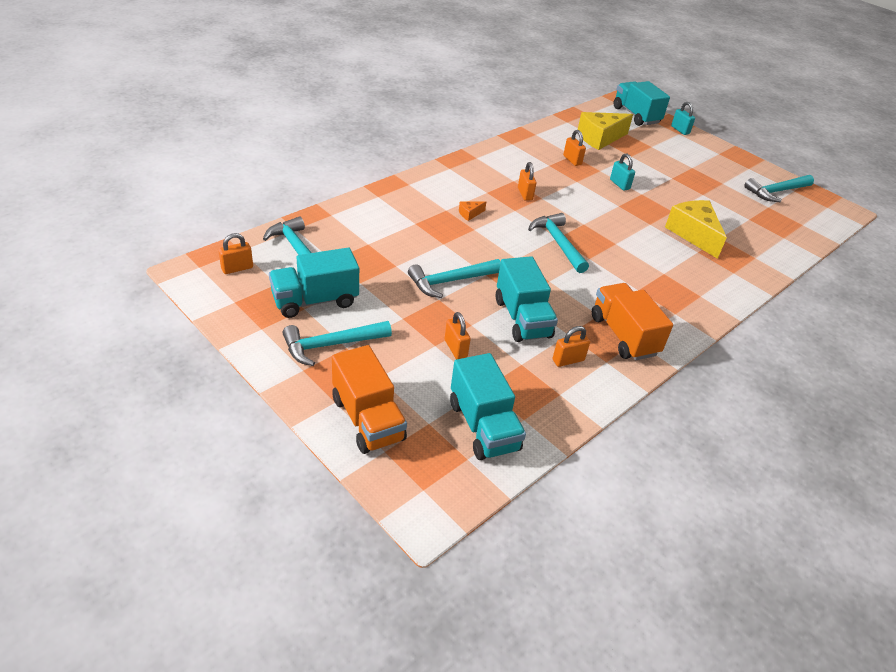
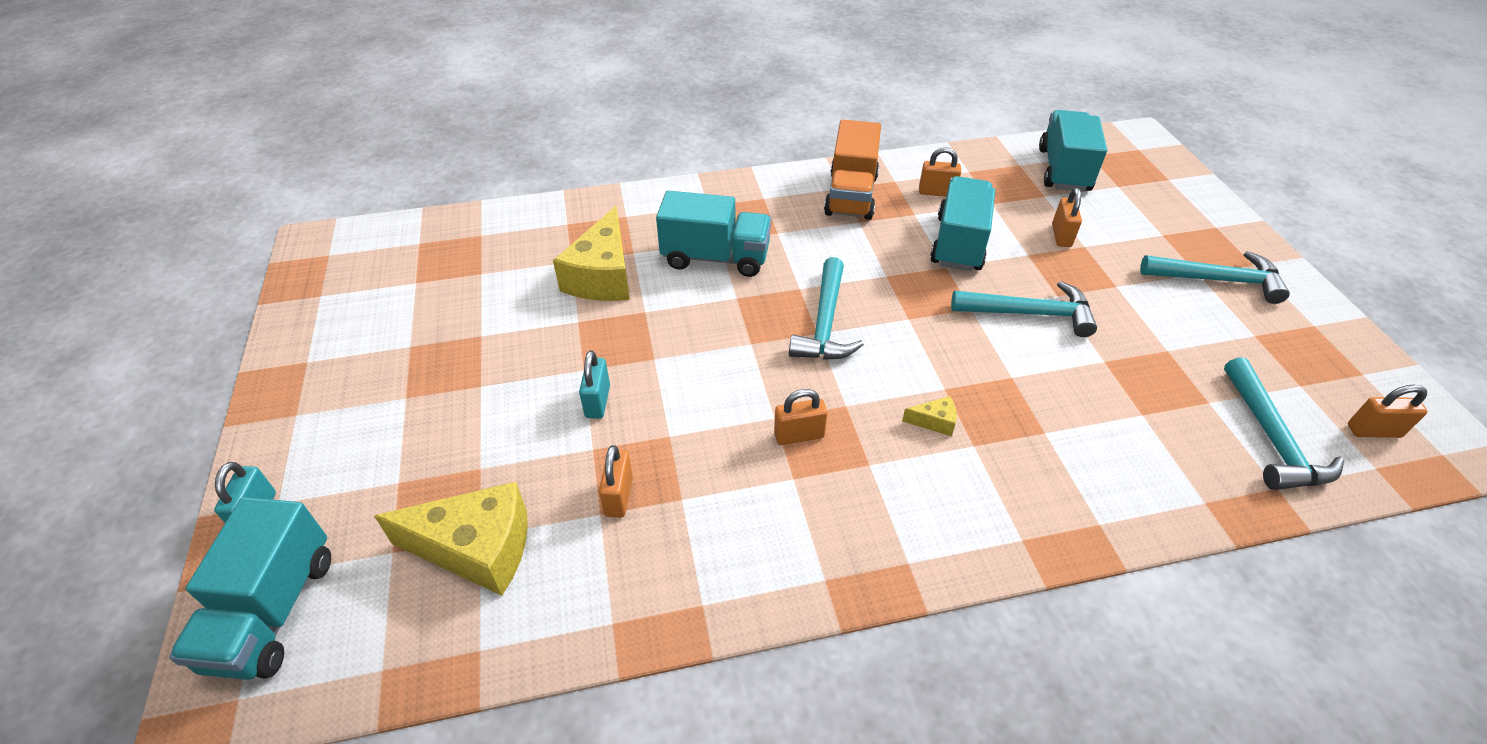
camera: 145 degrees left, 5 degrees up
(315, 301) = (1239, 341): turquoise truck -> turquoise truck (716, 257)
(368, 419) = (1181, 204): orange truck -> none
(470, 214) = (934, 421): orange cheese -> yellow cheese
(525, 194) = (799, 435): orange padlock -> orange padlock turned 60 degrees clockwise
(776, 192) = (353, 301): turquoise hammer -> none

========================================================================

• **Problem description**
Only the lines from the one containing "(470, 214) = (934, 421): orange" through the end of the records above belong in the answer, each exactly as written.

• **Problem solution**
(470, 214) = (934, 421): orange cheese -> yellow cheese
(525, 194) = (799, 435): orange padlock -> orange padlock turned 60 degrees clockwise
(776, 192) = (353, 301): turquoise hammer -> none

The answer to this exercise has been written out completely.